> ABOUT THIS EXERCISE:
The records that follow are to be transcribed in full, leaving out each picture.

Extracted records:
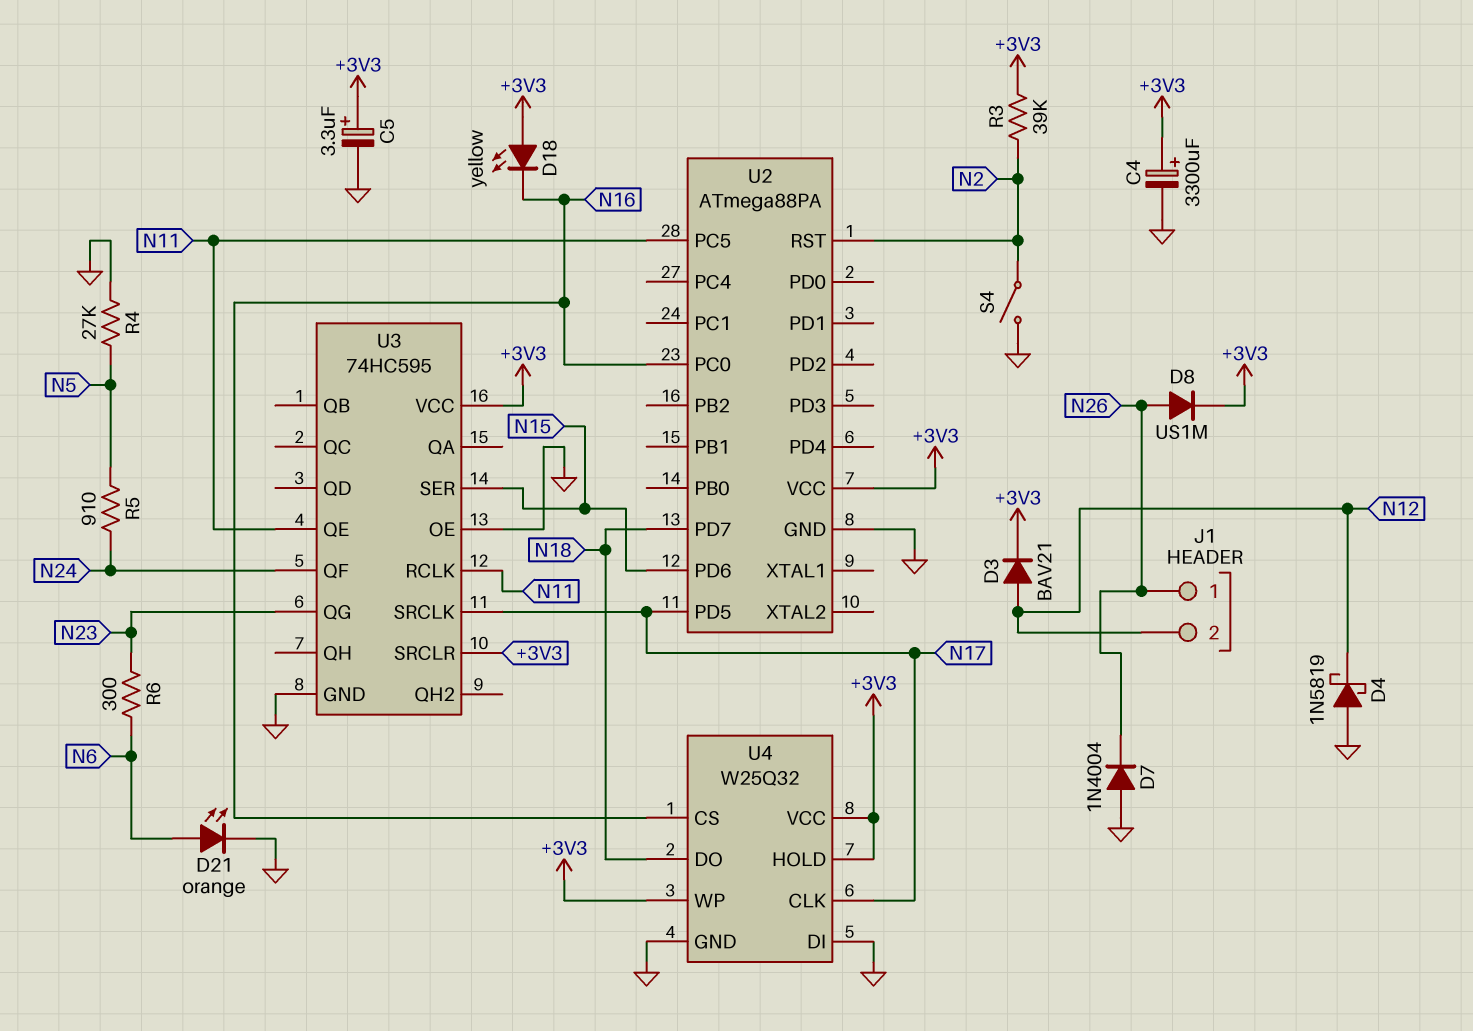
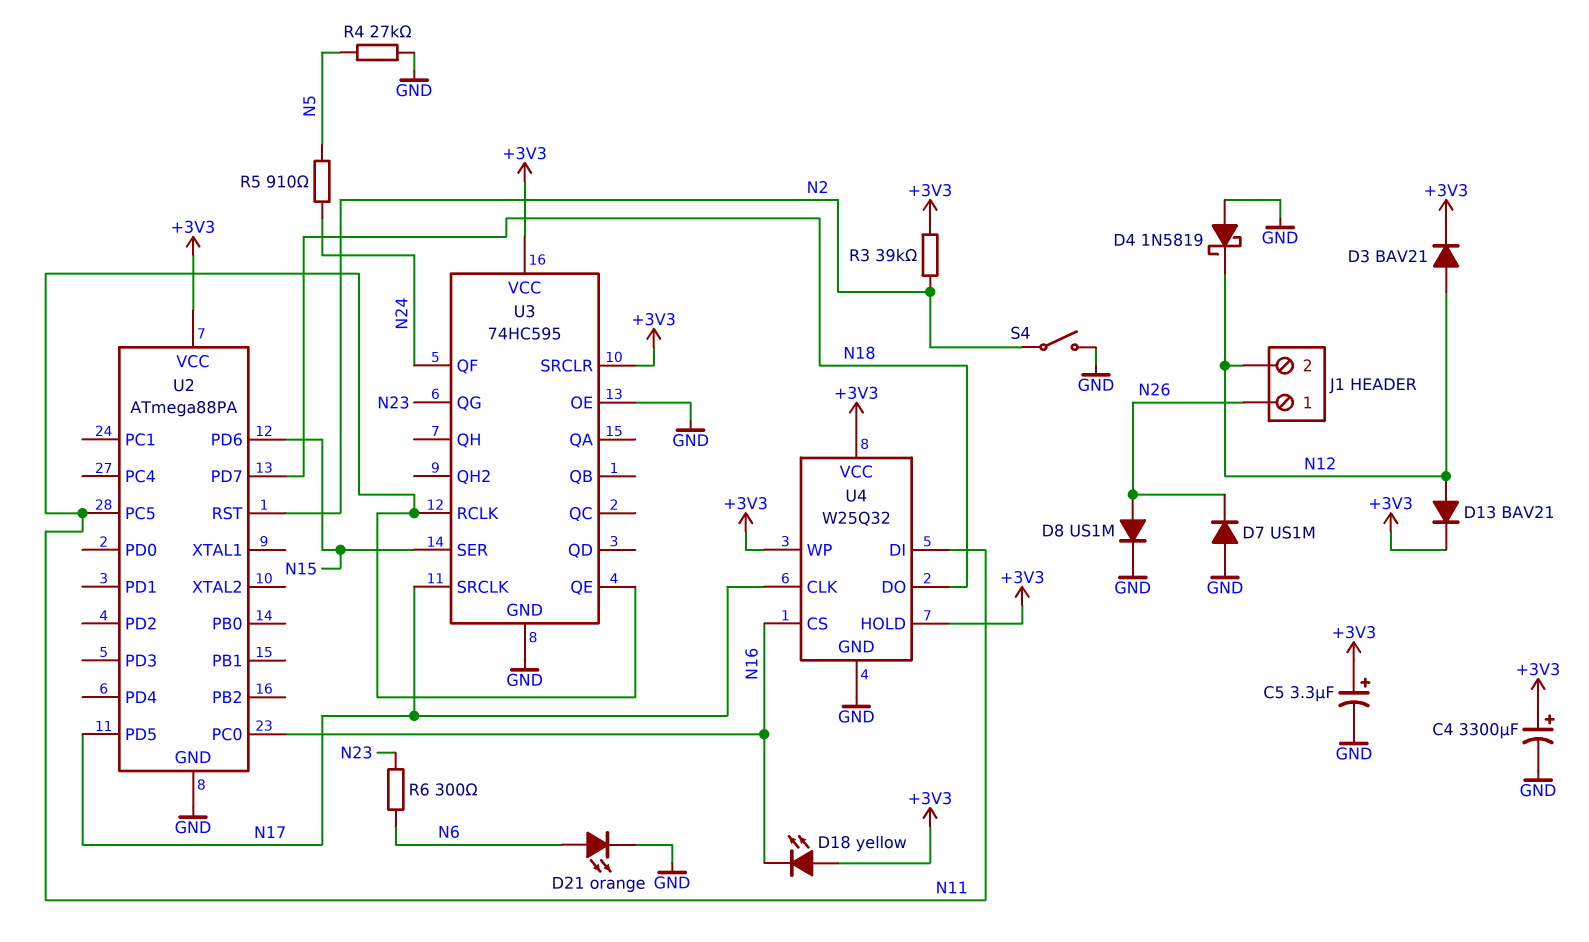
D7: diode 1N4004 (A GND, K N26) -> diode US1M (A GND, K N26)
D8: diode US1M (A N26, K +3V3) -> diode US1M (A N26, K GND)
D13: none -> diode BAV21 (A N12, K +3V3)
U4 pin DI: GND -> N11

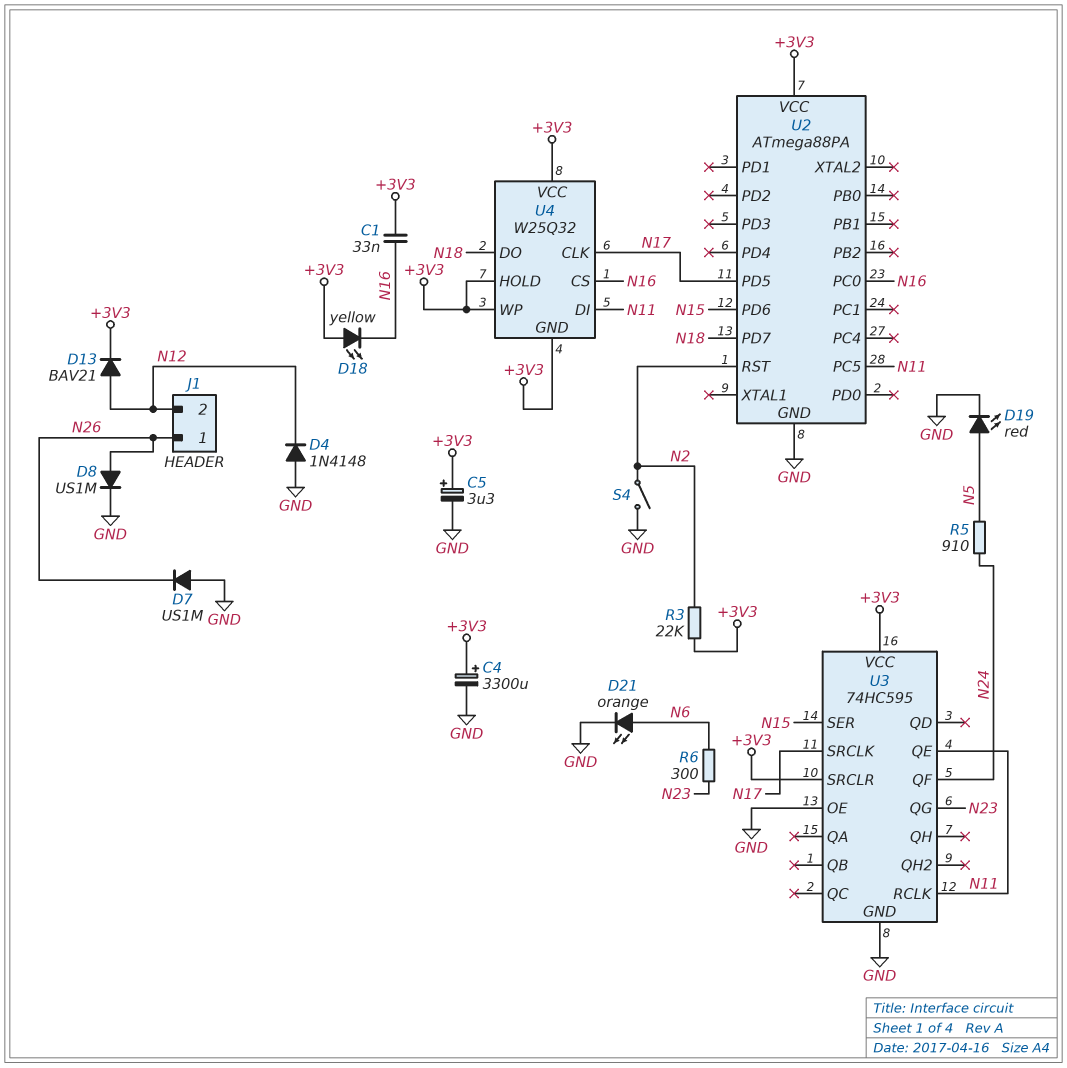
C1: none -> 33nF (+3V3, N16)
D3: diode BAV21 (A N12, K +3V3) -> none
D4: schottky 1N5819 (A GND, K N12) -> diode 1N4148 (A GND, K N12)
D19: none -> LED red (A N5, K GND)
R3: 39k (+3V3, N2) -> 22k (+3V3, N2)
R4: 27k (GND, N5) -> none
U4 pin GND: GND -> +3V3

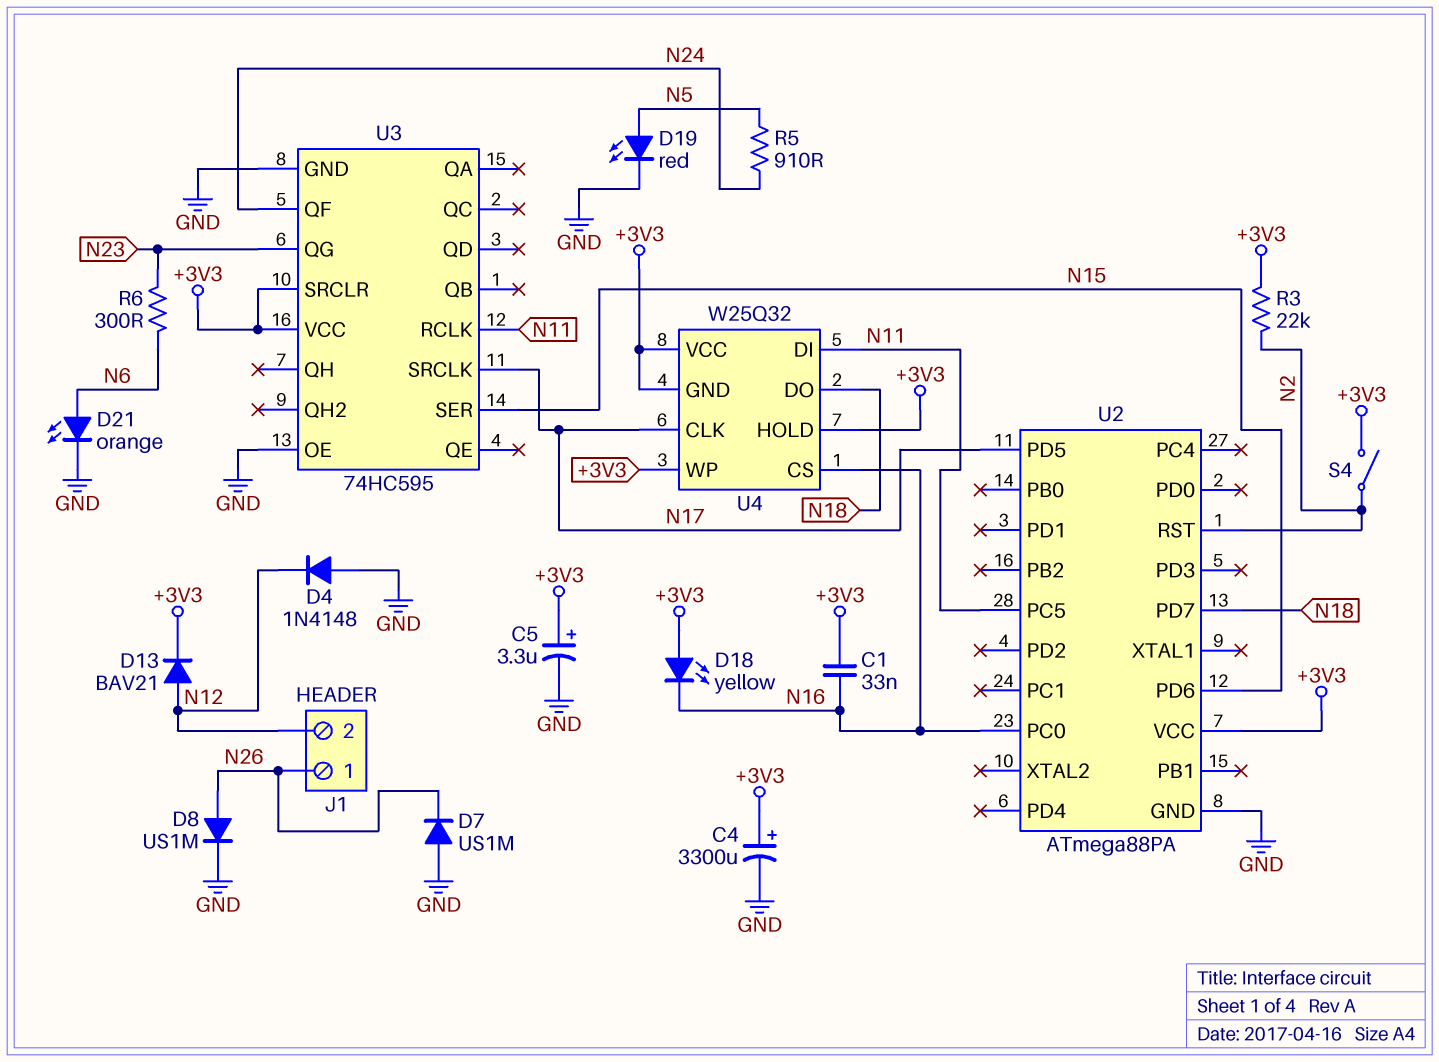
S4: switch (GND, N2) -> switch (+3V3, N2)
U3 pin QE: N11 -> none

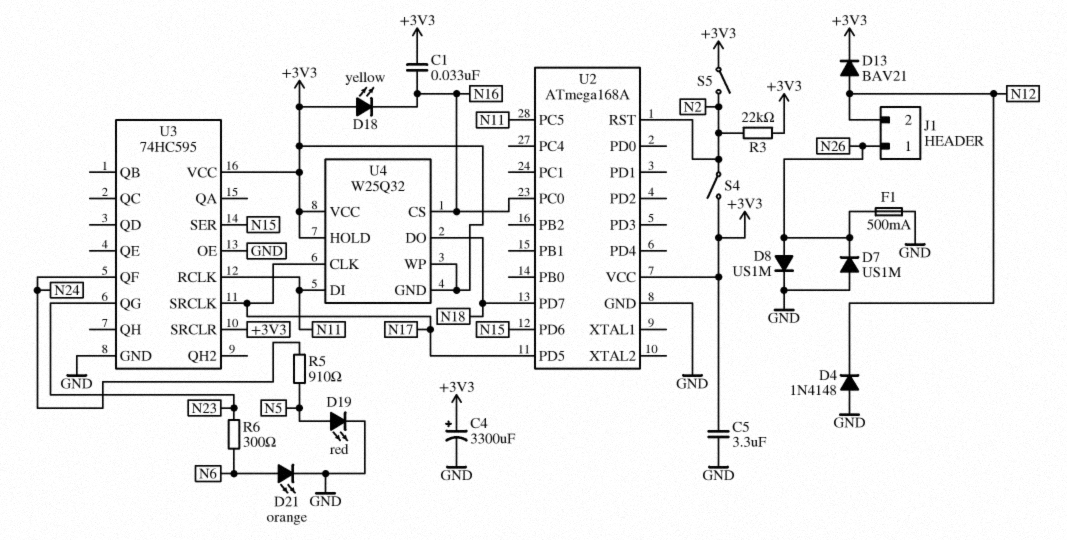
C5: 3.3uF (plus +3V3, minus GND) -> 3.3uF (+3V3, GND)
F1: none -> 500mA (GND, N26)
S5: none -> switch (+3V3, N2)
U2: ATmega88PA -> ATmega168A

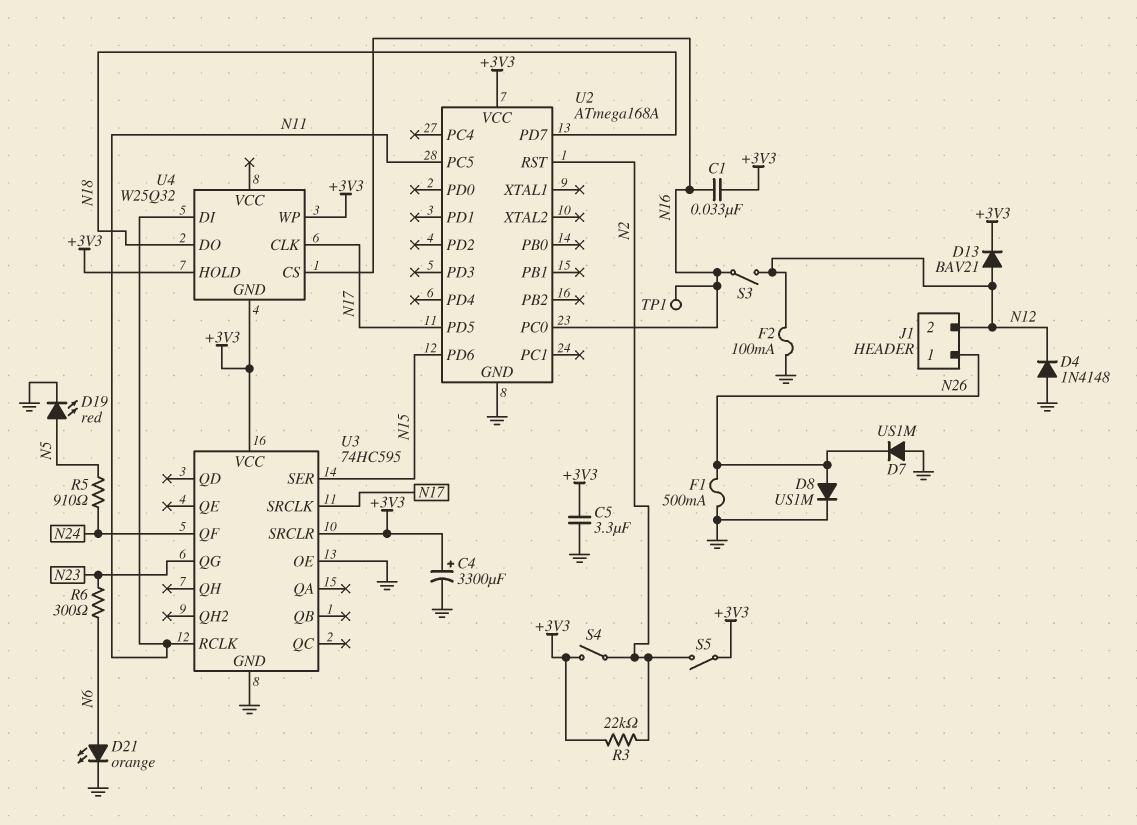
D18: LED yellow (A +3V3, K N16) -> none
F2: none -> 100mA (GND, N12)
S3: none -> switch (N12, N16)
TP1: none -> test point (N16)
U4 pin VCC: +3V3 -> none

> RESULT:
D7: diode 1N4004 (A GND, K N26) -> diode US1M (A GND, K N26)
D8: diode US1M (A N26, K +3V3) -> diode US1M (A N26, K GND)
D13: none -> diode BAV21 (A N12, K +3V3)
U4 pin DI: GND -> N11

C1: none -> 33nF (+3V3, N16)
D3: diode BAV21 (A N12, K +3V3) -> none
D4: schottky 1N5819 (A GND, K N12) -> diode 1N4148 (A GND, K N12)
D19: none -> LED red (A N5, K GND)
R3: 39k (+3V3, N2) -> 22k (+3V3, N2)
R4: 27k (GND, N5) -> none
U4 pin GND: GND -> +3V3

S4: switch (GND, N2) -> switch (+3V3, N2)
U3 pin QE: N11 -> none

C5: 3.3uF (plus +3V3, minus GND) -> 3.3uF (+3V3, GND)
F1: none -> 500mA (GND, N26)
S5: none -> switch (+3V3, N2)
U2: ATmega88PA -> ATmega168A

D18: LED yellow (A +3V3, K N16) -> none
F2: none -> 100mA (GND, N12)
S3: none -> switch (N12, N16)
TP1: none -> test point (N16)
U4 pin VCC: +3V3 -> none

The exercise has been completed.